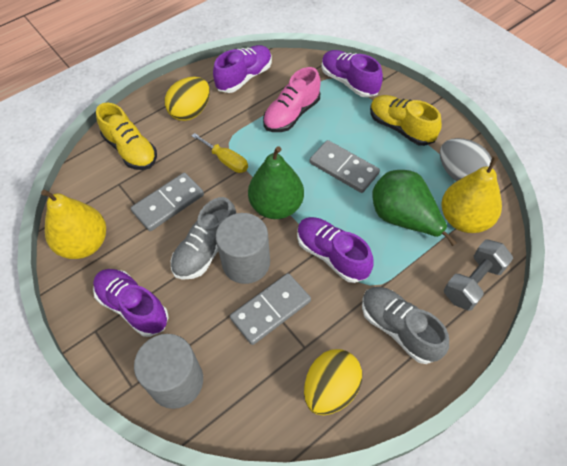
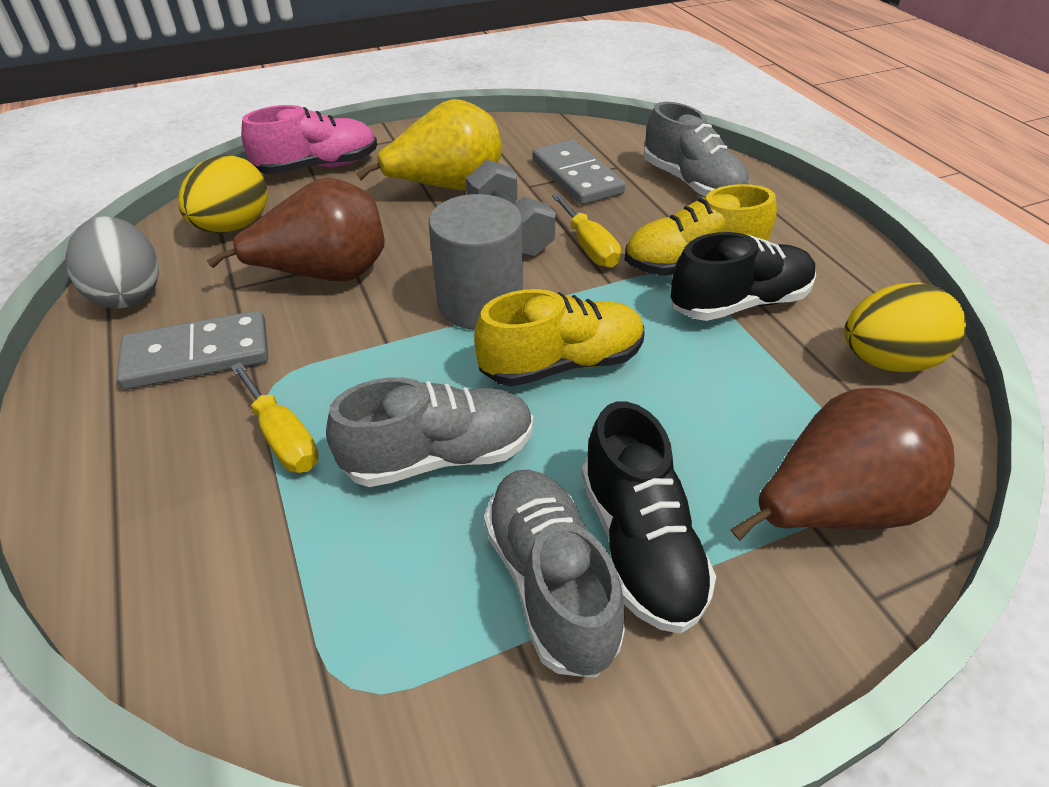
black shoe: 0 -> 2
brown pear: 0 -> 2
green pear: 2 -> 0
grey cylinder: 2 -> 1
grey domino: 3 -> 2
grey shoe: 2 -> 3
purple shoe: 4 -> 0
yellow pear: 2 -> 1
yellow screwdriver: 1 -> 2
======
◆ WHAT IS EXPECTED:
Your answer must be the line holding "green pear: 2 -> 0" plus every later line to the end of the records, copied exactly.

◆ EXERCISE OUTPUT:
green pear: 2 -> 0
grey cylinder: 2 -> 1
grey domino: 3 -> 2
grey shoe: 2 -> 3
purple shoe: 4 -> 0
yellow pear: 2 -> 1
yellow screwdriver: 1 -> 2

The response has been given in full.